**WHAT YOU NEED TO DO**
Restate, word for word, the run of lines that starts at the line containing "grey pyramid: 4 -> 8" and ends with the final line of the listing. Leave pictures out.

——————

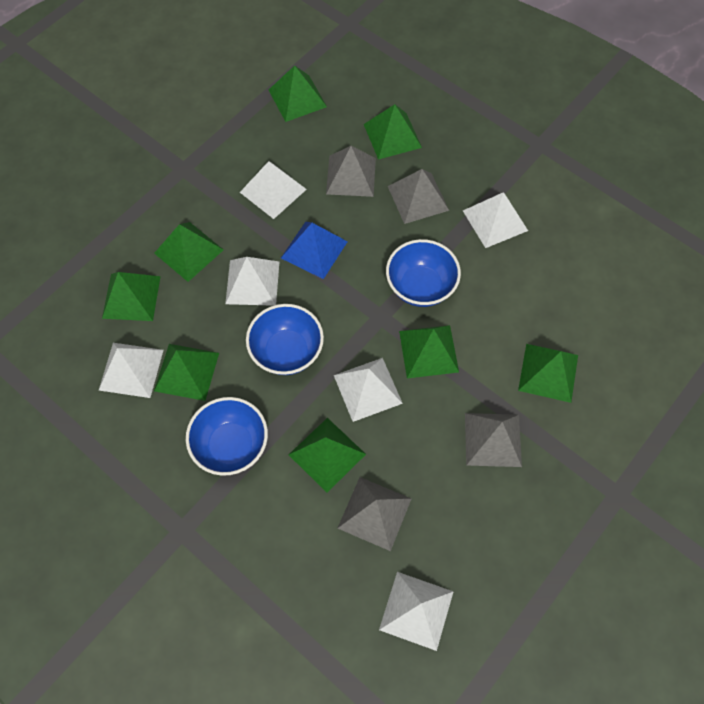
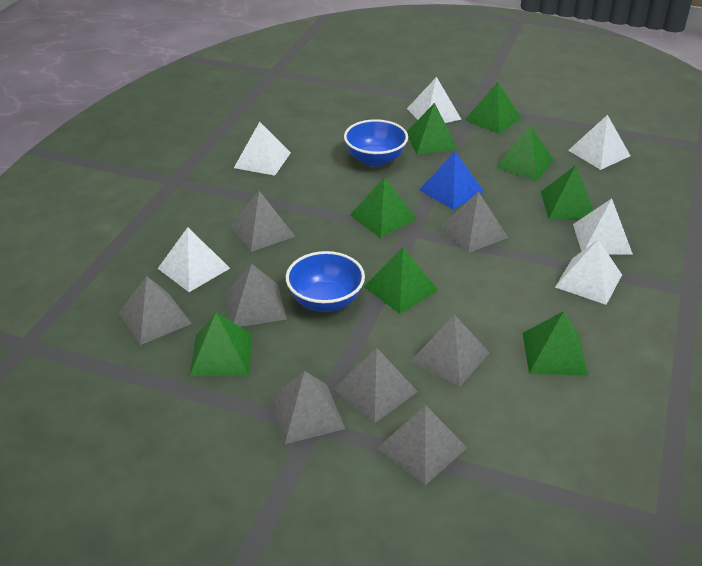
blue bowl: 3 -> 2
grey pyramid: 4 -> 8

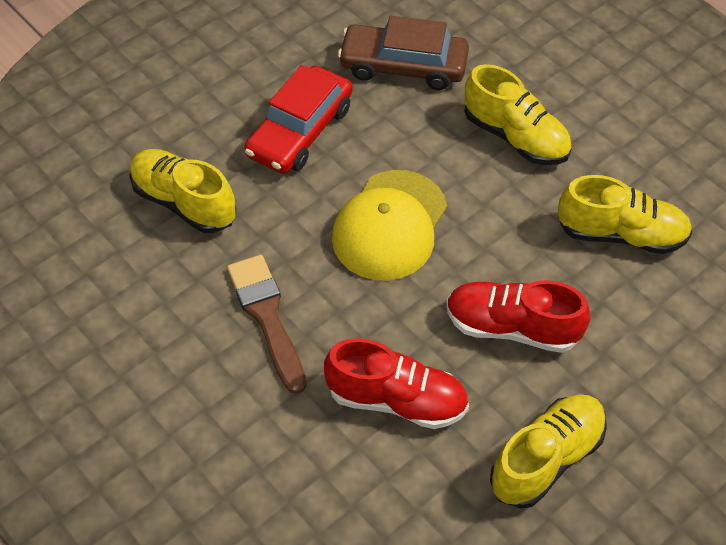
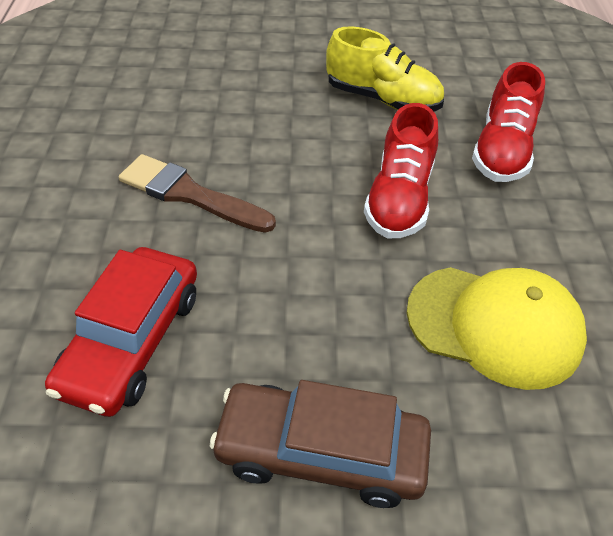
yellow shoe: 4 -> 1

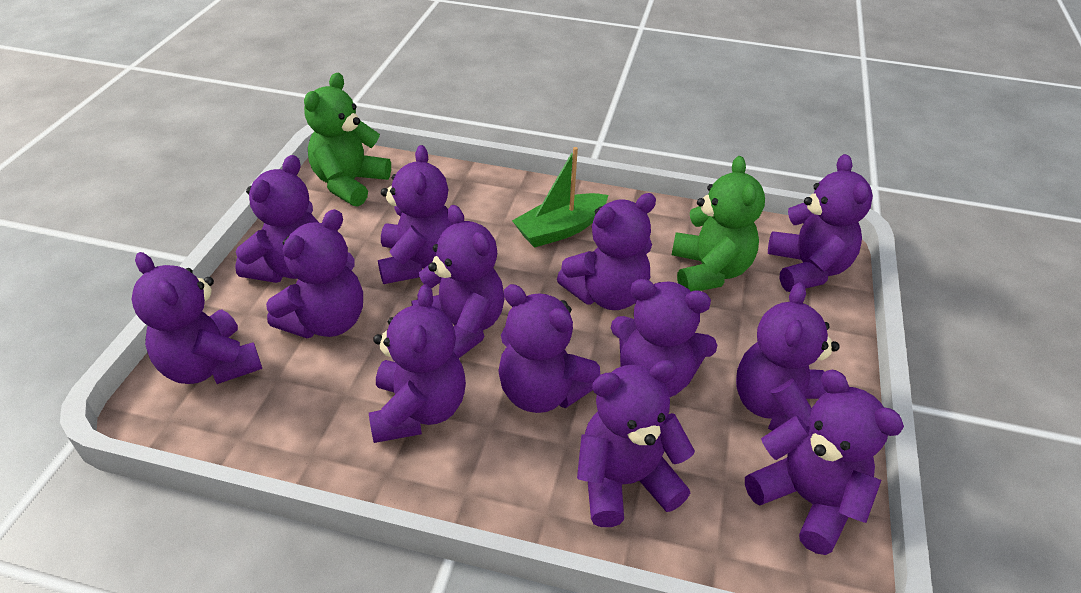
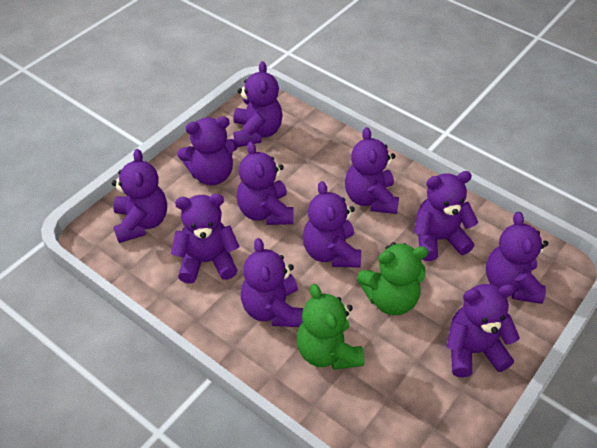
green boat: 1 -> 0
purple teddy bear: 13 -> 11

——————

**TASK ANSWER**
grey pyramid: 4 -> 8

yellow shoe: 4 -> 1

green boat: 1 -> 0
purple teddy bear: 13 -> 11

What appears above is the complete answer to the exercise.